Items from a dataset
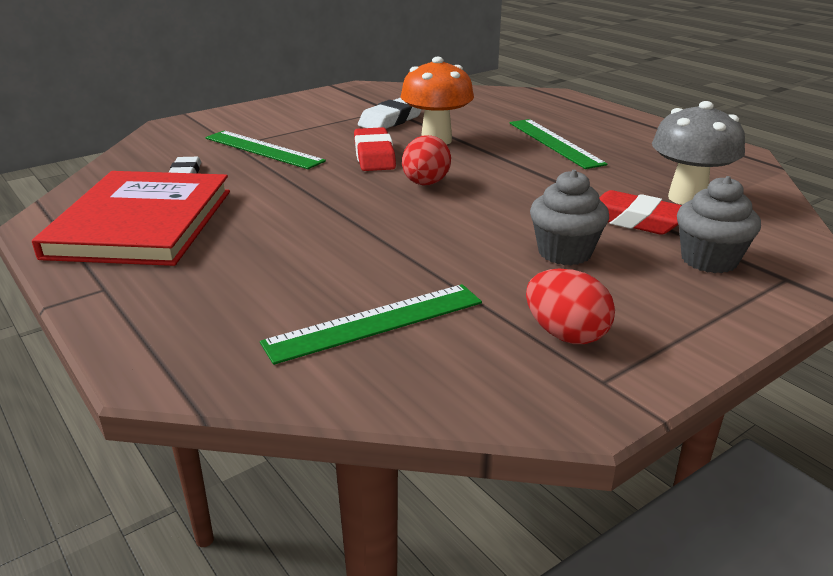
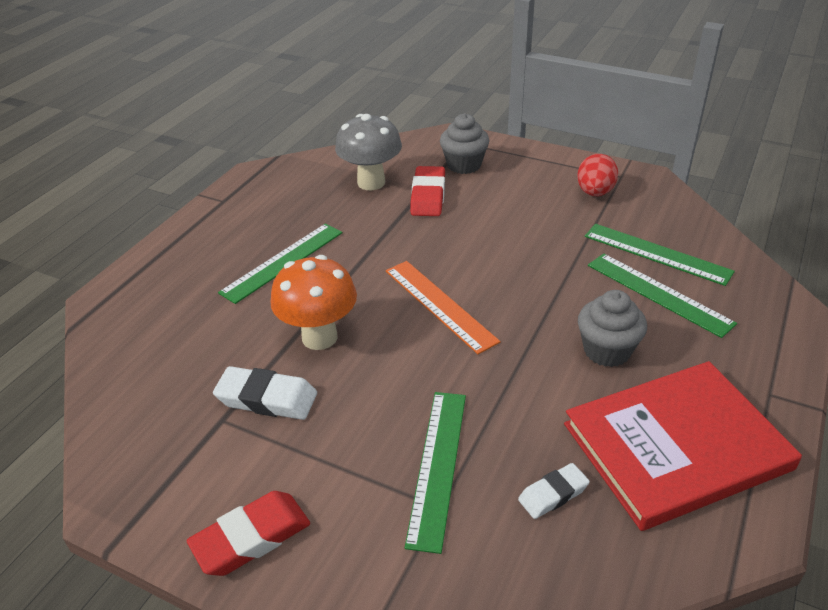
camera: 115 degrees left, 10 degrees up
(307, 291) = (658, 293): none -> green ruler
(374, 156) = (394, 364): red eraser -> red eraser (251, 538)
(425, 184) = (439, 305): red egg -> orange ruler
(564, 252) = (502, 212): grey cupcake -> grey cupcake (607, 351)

→ **WORK INSTRUCTIONS**: Every record above should be written out again exactly; the pictures stay out of the copy.

→ **RESPONSE**:
camera: 115 degrees left, 10 degrees up
(307, 291) = (658, 293): none -> green ruler
(374, 156) = (394, 364): red eraser -> red eraser (251, 538)
(425, 184) = (439, 305): red egg -> orange ruler
(564, 252) = (502, 212): grey cupcake -> grey cupcake (607, 351)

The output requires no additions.